> [What to produce] Find each line below containing the word "hexagon" and copy it.

═════ Available data ═════

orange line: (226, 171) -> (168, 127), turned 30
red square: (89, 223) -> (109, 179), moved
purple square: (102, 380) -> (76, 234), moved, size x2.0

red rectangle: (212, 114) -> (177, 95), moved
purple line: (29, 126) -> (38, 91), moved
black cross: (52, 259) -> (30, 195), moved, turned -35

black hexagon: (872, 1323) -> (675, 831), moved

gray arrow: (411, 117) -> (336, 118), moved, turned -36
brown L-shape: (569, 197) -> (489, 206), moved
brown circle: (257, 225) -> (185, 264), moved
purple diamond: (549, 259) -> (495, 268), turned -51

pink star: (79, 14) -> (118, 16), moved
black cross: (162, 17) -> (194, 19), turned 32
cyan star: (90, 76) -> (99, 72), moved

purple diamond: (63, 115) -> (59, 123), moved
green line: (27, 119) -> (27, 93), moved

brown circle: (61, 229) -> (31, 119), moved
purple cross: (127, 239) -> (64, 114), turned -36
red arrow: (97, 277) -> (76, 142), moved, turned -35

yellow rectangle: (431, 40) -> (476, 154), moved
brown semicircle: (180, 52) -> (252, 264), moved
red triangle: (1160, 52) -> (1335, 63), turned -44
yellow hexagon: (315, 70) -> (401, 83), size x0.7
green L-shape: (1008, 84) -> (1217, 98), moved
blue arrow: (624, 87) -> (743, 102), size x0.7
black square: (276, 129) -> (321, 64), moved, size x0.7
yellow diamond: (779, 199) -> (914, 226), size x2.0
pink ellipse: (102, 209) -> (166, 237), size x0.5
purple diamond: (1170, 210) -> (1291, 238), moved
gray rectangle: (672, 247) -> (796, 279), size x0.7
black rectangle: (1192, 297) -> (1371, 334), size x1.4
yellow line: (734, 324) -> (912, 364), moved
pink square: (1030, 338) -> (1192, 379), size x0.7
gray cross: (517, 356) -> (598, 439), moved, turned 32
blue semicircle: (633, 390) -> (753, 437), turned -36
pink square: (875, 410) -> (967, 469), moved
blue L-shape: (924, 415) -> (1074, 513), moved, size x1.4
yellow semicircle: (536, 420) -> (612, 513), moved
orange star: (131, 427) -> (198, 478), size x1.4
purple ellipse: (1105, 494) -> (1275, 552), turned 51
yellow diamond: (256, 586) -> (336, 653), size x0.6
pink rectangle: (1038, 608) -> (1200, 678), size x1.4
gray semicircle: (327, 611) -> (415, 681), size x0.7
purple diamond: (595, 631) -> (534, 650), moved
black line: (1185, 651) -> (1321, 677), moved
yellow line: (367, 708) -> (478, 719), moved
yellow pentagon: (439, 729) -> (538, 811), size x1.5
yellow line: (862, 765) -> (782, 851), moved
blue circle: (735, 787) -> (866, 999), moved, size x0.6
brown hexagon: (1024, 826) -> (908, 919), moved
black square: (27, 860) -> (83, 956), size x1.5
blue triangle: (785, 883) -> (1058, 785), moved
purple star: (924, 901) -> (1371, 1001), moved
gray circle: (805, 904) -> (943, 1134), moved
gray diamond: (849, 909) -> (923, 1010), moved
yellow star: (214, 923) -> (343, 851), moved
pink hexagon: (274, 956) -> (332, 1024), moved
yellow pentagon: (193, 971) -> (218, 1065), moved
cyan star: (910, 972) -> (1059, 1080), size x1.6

═════

> [Answer section]
black hexagon: (872, 1323) -> (675, 831), moved
yellow hexagon: (315, 70) -> (401, 83), size x0.7
brown hexagon: (1024, 826) -> (908, 919), moved
pink hexagon: (274, 956) -> (332, 1024), moved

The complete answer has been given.